What you are asked to do: Because the entries hold pictures, reproduce only their words, exactly as written.

##### Source material

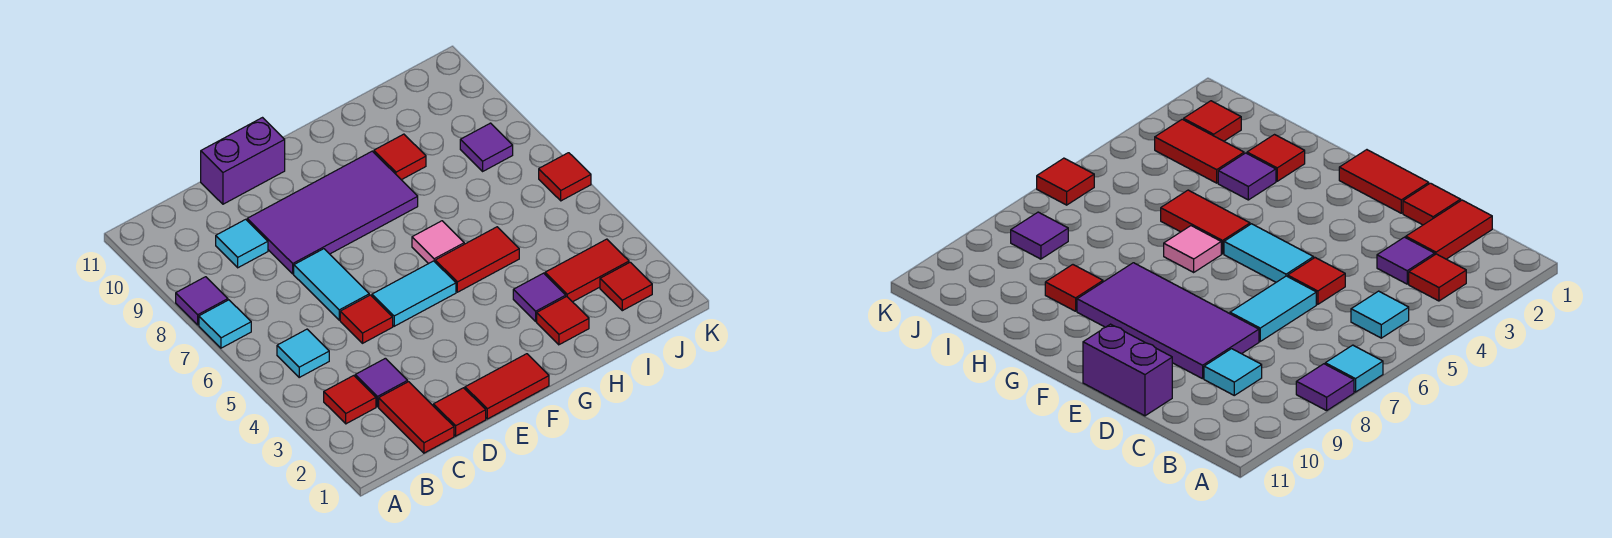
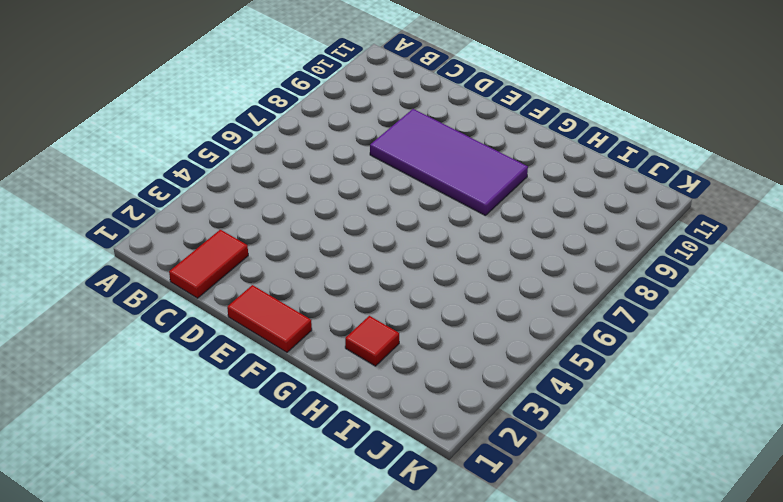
none -> cyan tile A7 level 1
none -> purple tile A8 level 1
none -> red tile B3 level 1

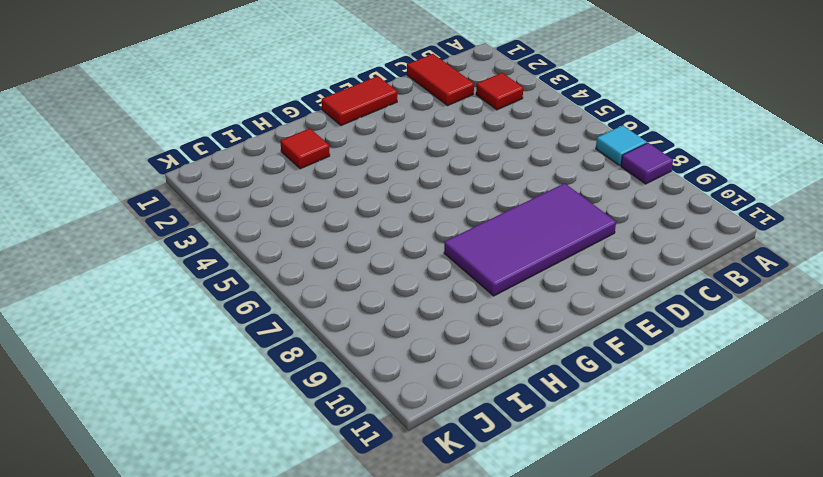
none -> cyan tile B5 level 1
none -> purple tile C3 level 1
none -> cyan tile C9 level 1

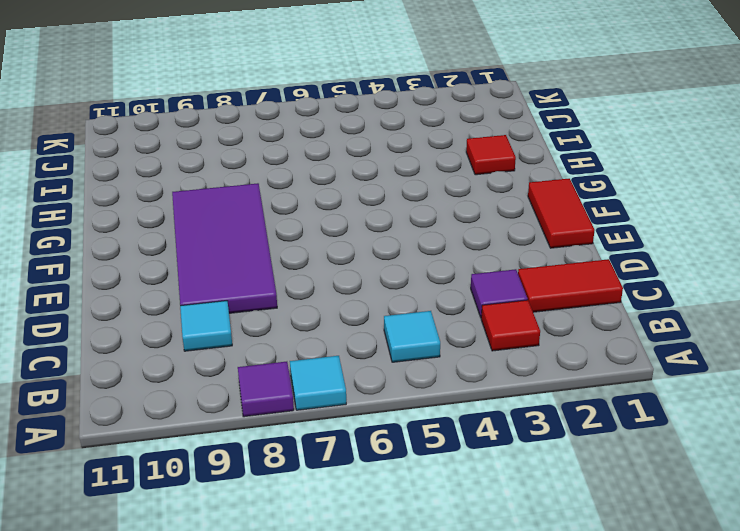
none -> red tile D1 level 1
none -> red tile D5 level 1
none -> cyan tile D6:D7 level 1

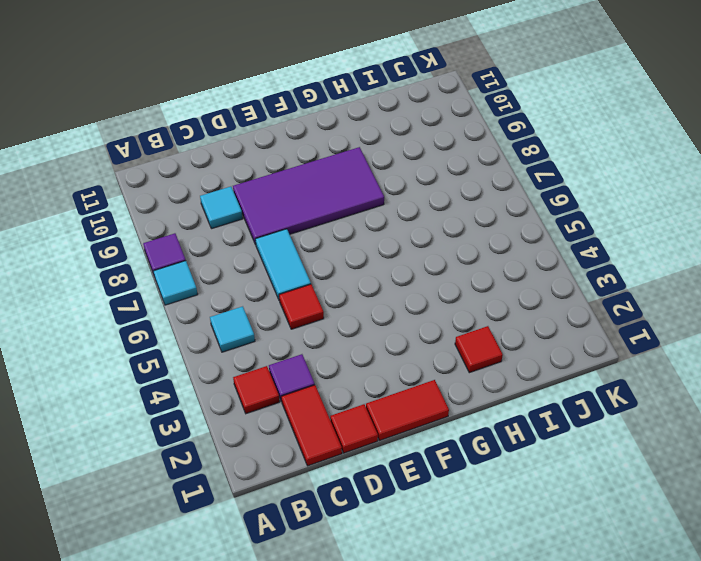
none -> purple brick D11:E11 level 1
none -> cyan tile E5:F5 level 1
none -> red tile G5:H5 level 1

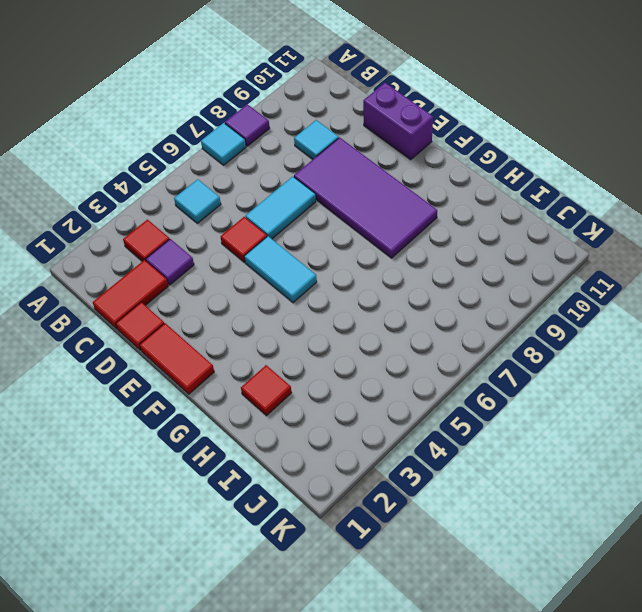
none -> red tile G5:H5 level 1
none -> pink tile G6 level 1
none -> purple tile H3 level 1

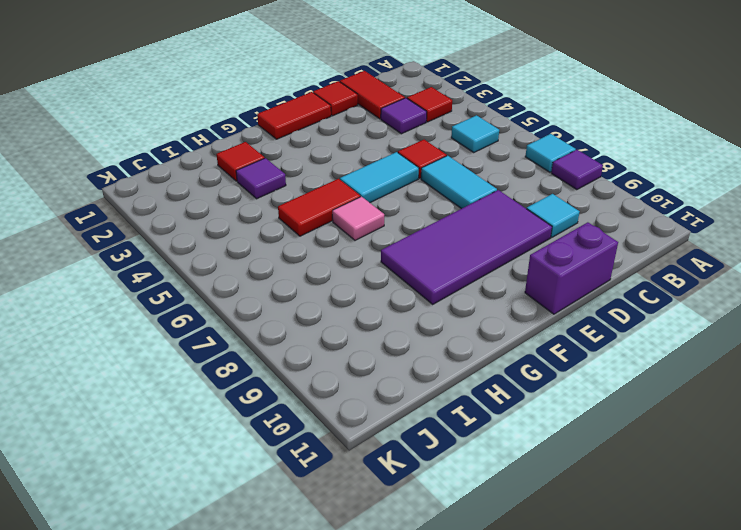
none -> red tile H9 level 1
none -> red tile I3:J3 level 1
none -> red tile J2 level 1

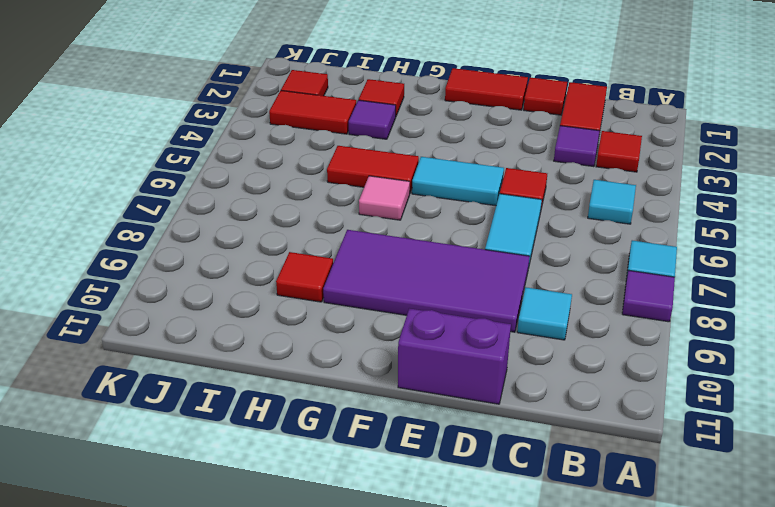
none -> purple tile J8 level 1
none -> red tile K6 level 1

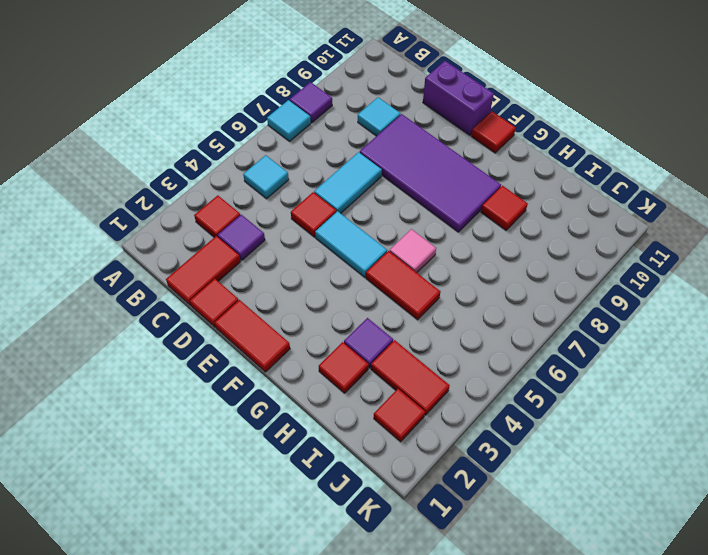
red tile F11 level 1 -> red tile K6 level 1
none -> purple tile J8 level 1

##########

Response to this exercise:
none -> cyan tile A7 level 1
none -> purple tile A8 level 1
none -> red tile B3 level 1

none -> cyan tile B5 level 1
none -> purple tile C3 level 1
none -> cyan tile C9 level 1

none -> red tile D1 level 1
none -> red tile D5 level 1
none -> cyan tile D6:D7 level 1

none -> purple brick D11:E11 level 1
none -> cyan tile E5:F5 level 1
none -> red tile G5:H5 level 1

none -> red tile G5:H5 level 1
none -> pink tile G6 level 1
none -> purple tile H3 level 1

none -> red tile H9 level 1
none -> red tile I3:J3 level 1
none -> red tile J2 level 1

none -> purple tile J8 level 1
none -> red tile K6 level 1

red tile F11 level 1 -> red tile K6 level 1
none -> purple tile J8 level 1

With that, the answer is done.